Directions for this task: Select every line in the records that includes the string "with", and copy each one.

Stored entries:
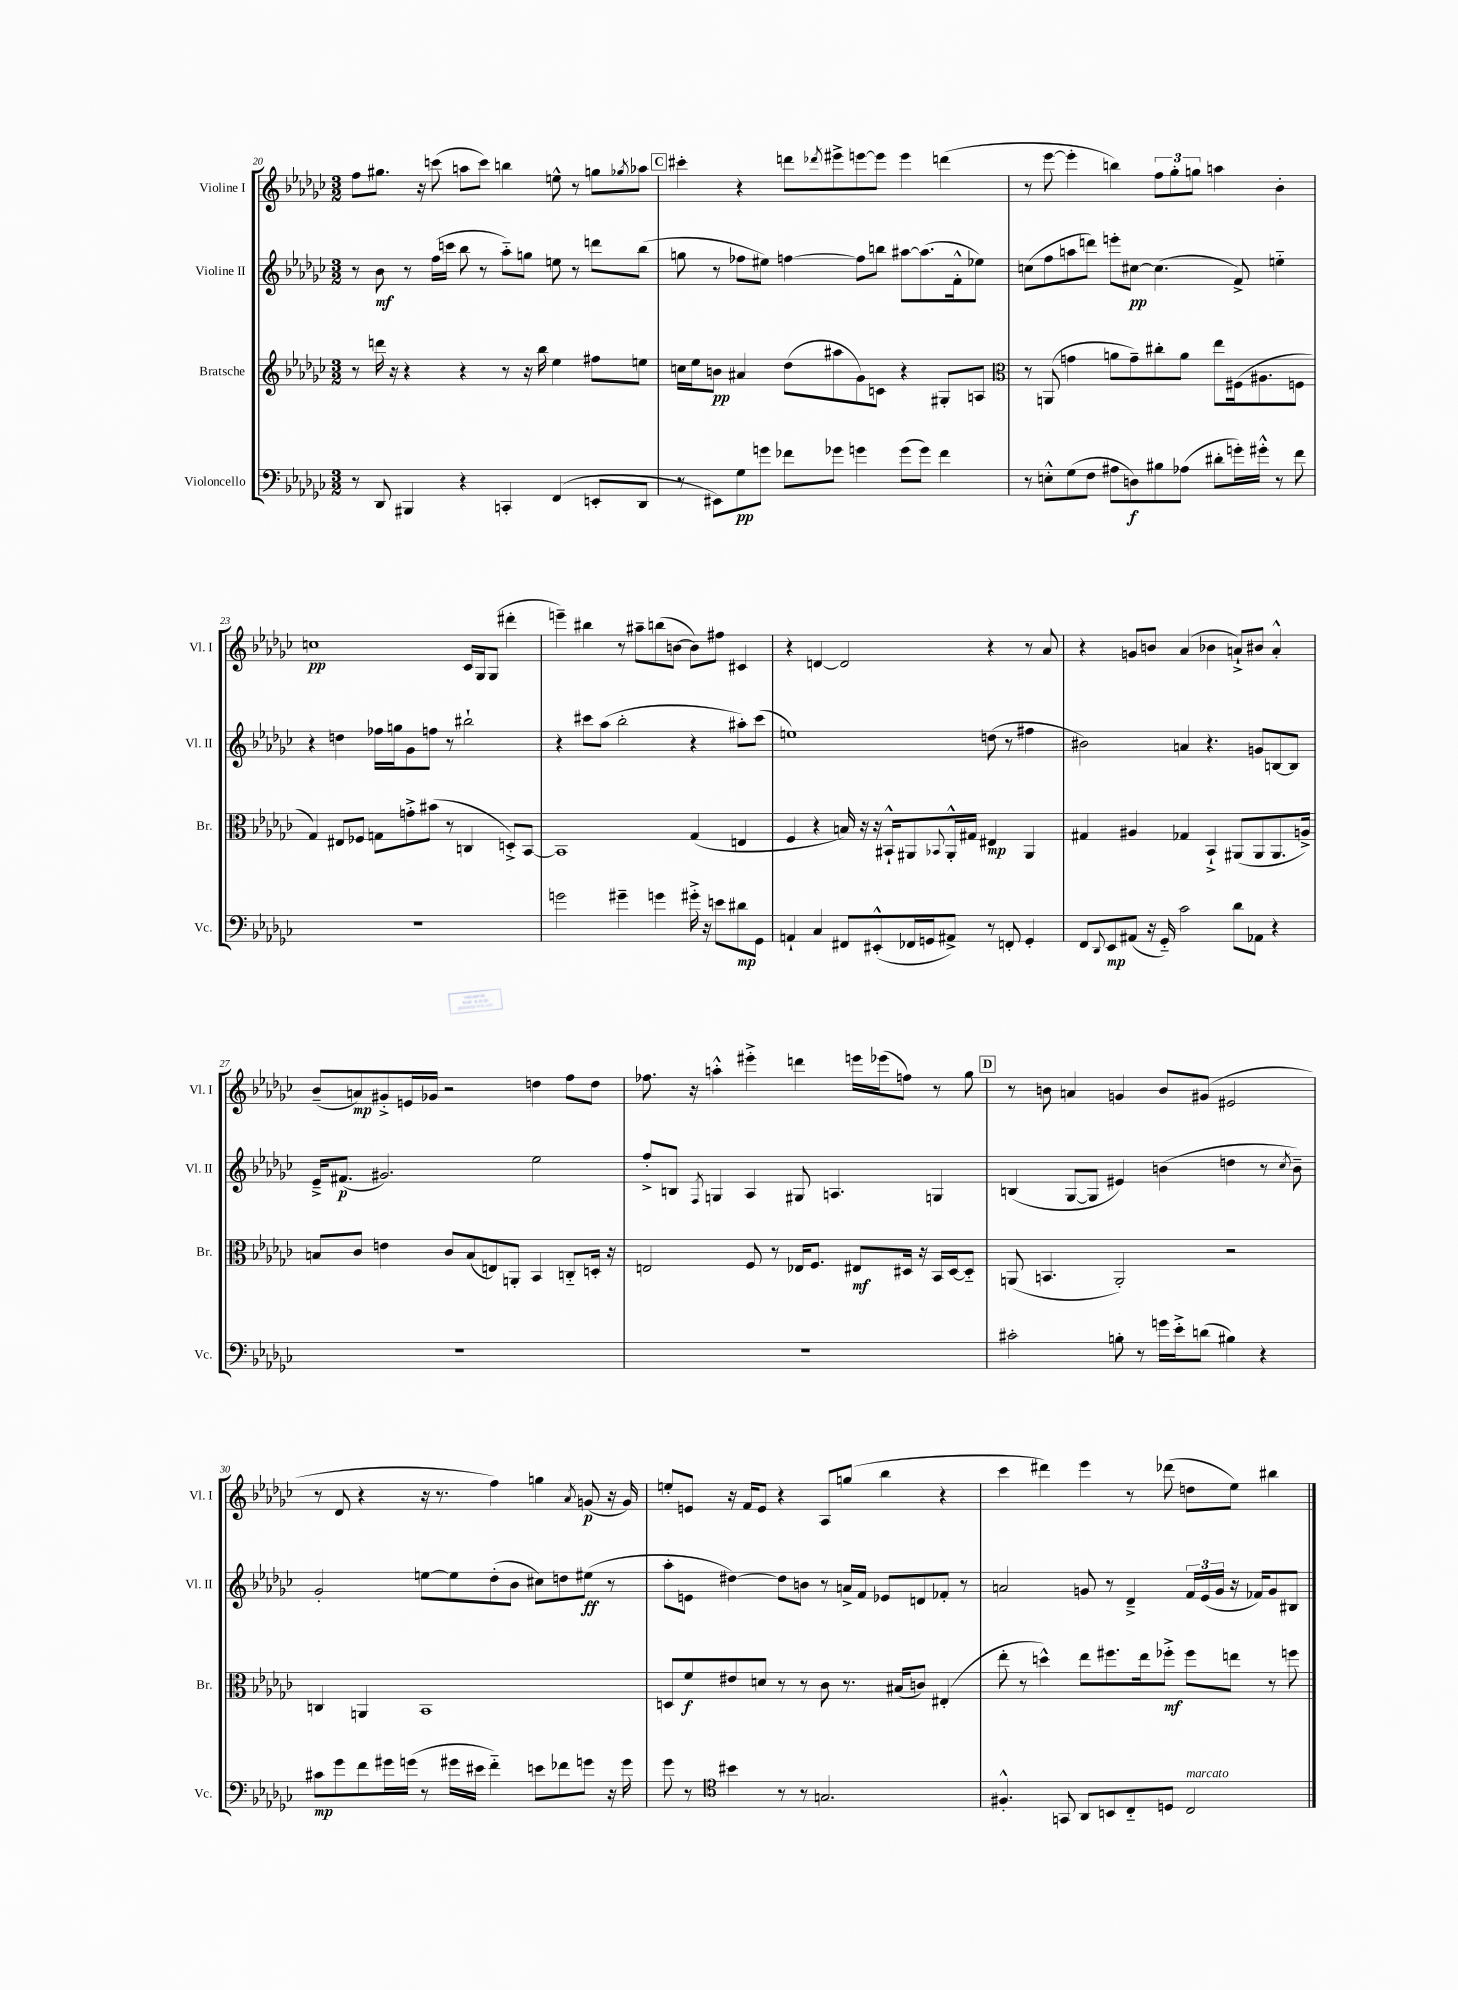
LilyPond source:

<<
\new StaffGroup <<
\new Staff = "s0" \with { instrumentName = "Violine I" shortInstrumentName = "Vl. I" } {
    \clef treble \key ges \major \numericTimeSignature \time 3/2
    f''8 gis''8. r16 c'''8( a''8 c'''8) b''4 e''8-^ r8 g''8 \acciaccatura { ges''8 } aes''8 |
    \mark \markup { \box "C" } cis'''4-. r4 d'''8 \acciaccatura { des'''8 } eis'''8-> e'''8~ e'''8 e'''4 d'''4( |
    r8 ees'''8~ ees'''4-. b''4) \tuplet 3/2 { f''8 ges''8-. g''8 } a''4 bes'4-. |
    c''1\pp ces'16 ges16 ges8( dis'''4-. |
    e'''4--) bis''4 r8 ais''8-- b''8( b'8~ b'8) fis''8 cis'4 |
    r4 d'4~ d'2 r4 r8 aes'8 |
    r4 g'8 b'8 aes'4( bes'4 a'8-!->) bis'8 a'4-.-^ |
    bes'8--( a'8\mp) gis'8-.-> e'16 ges'16 r2 d''4 f''8 d''8 |
    fes''8. r16 a''4-.-^ eis'''4-.-> d'''4 e'''16 ees'''16( f''8) r8 ges''8 |
    \mark \markup { \box "D" } r8 b'8 a'4 g'4 b'8 gis'8( eis'2 |
    r8 des'8 r4 r16 r8. f''4) g''4 \acciaccatura { aes'8 } g'8\p( r16 g'16) |
    e''8-. e'8 r16 f'16 e'8 r4 aes8 g''8( bes''4 r4 |
    ces'''4 dis'''4) ees'''4 r8 des'''8( d''8 ees''8) bis''4 \bar "|." |
}
\new Staff = "s1" \with { instrumentName = "Violine II" shortInstrumentName = "Vl. II" } {
    \clef treble \key ges \major \numericTimeSignature \time 3/2
    r8 bes'8\mf r8 f''16( c'''16 bes''8 r8 aes''8-_) g''8 e''8 r8 d'''8 bes''8( |
    \mark \markup { \box "C" } g''8 r8 fes''8 eis''8) f''4~ f''8 b''8 ais''8~ ais''8.( f'16-.-^ ees''8) |
    c''8( f''8 a''8 d'''8) e'''8-. cis''8~\pp cis''4.( f'8->) e''4-_ |
    r4 d''4 fes''16 g''16 ges'8 f''8 r8 bis''2-! |
    r4 cis'''8 aes''8( bes''2-. r4 ais''8-.) cis'''8( |
    e''1) d''8( r8 fis''4 |
    bis'2) a'4 r4. g'8 b8~ b8 |
    ees'16---> fis'8.\p( gis'2.) ees''2 |
    f''8-.-> b8 \acciaccatura { f8 } g4 aes4 gis8 a4. g4 |
    \mark \markup { \box "D" } b4( ges8~ ges8 eis'4) b'4( d''4 r8 \acciaccatura { ces''8 } b'8--) |
    ges'2-. e''8~ e''8 des''8-.( bes'8 cis''8) d''8 eis''8\ff( r8 |
    aes''8-. e'8 dis''4~) dis''8 b'8 r8 a'16-> f'16 ees'8 d'8 fes'8-. r8 |
    a'2 g'8 r8 des'4---> \tuplet 3/2 { f'16 ees'16( g'16 } r16 fes'16) g'8 bis8 \bar "|." |
}
\new Staff = "s2" \with { instrumentName = "Bratsche" shortInstrumentName = "Br." } {
    \clef treble \key ges \major \numericTimeSignature \time 3/2
    r8 d'''16 r16 r4 r4 r8 r16 bes''16 ees''4 fis''8 e''8 |
    \mark \markup { \box "C" } c''16 ees''16 b'8\pp ais'4 des''8( ais''8 ges'8) c'8 r4 gis8-. a8 |
    \clef alto r8 a,8( g'4 a'8 g'8--) cis''8-. a'8 ees''8 fis16( ais8. f8 |
    ges4) eis8 fes8 g8 g'8-.-> bis'8( r8 c4 d8-.->) bes,8~ |
    bes,1 ges4( e4 |
    f4 r4 b16) r16 r16 bis,16-!-^ ais,8 \appoggiatura { bes,8 } ais,16-.-^ gis16 eis4\mp ais,4 |
    gis4 ais4 ges4 bes,4-!-> ais,8( ais,8 ais,8. a16->) |
    b8 ces'8 e'4 ces'8 b8( e8) a,8-. bes,4 c8-_ d16-. r16 |
    e2 f8 r8 ees16 f8. eis8\mf dis16 r16 bes,16 dis16~ dis8-_ |
    \mark \markup { \box "D" } a,8( b,4. a,2-.) r2 |
    c4 a,4 bes,1 |
    d8 f'8\f eis'8 d'8 r8 r8 ces'8 r8. bis16( c'8) eis4-.( |
    ees''8-. r8 d''4-^) ees''8 fis''8. ees''16 fes''8-.->\mf fes''8 e''8 r8 f''8 \bar "|." |
}
\new Staff = "s3" \with { instrumentName = "Violoncello" shortInstrumentName = "Vc." } {
    \clef bass \key ges \major \numericTimeSignature \time 3/2
    r8 des,8 bis,,4 r4 c,4-. f,4( e,8-. des,8 |
    \mark \markup { \box "C" } r8 eis,8) ges8\pp g'8 fes'8 ges'8 g'4 g'8( g'8) fes'4 |
    r8 e8-.-^ ges8( f8 ais8 d8\f) bis8 aes8( dis'8-. g'16-.) gis'16-.-^ r8 f'8 |
    R1. |
    g'2 gis'4-- g'4 gis'16-.-> r16 e'8 dis'8\mp ges,8 |
    a,4-! ces4 fis,8 eis,8-.-^( fes,16 g,16 ais,8->) r8 f,8-. g,4-. |
    f,8 \appoggiatura { des,8 } ees,8\mp ais,8( r16 ges,16-_) ces'2 des'8 aes,8 r4 |
    R1. |
    R1. |
    \mark \markup { \box "D" } cis'2-. b8-. r8 g'16 ees'16-.-> d'8( bis4) r4 |
    cis'8\mp ges'8 f'8 gis'16 g'16( r8 gis'16 eis'16 f'4-_) e'8 fes'8 g'8 r16 g'16 |
    ges'8 r8 \clef tenor bis'4 r8 r8 g2. |
    fis4.-.-^ g,8 aes,8 b,8 ces8-_ d8 ces2^\markup { \italic "marcato" } \bar "|." |
}
>>
>>
\layout { \context { \Score currentBarNumber = #20 } }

Problem solution:
\new Staff = "s0" \with { instrumentName = "Violine I" shortInstrumentName = "Vl. I" } {
\new Staff = "s1" \with { instrumentName = "Violine II" shortInstrumentName = "Vl. II" } {
\new Staff = "s2" \with { instrumentName = "Bratsche" shortInstrumentName = "Br." } {
\new Staff = "s3" \with { instrumentName = "Violoncello" shortInstrumentName = "Vc." } {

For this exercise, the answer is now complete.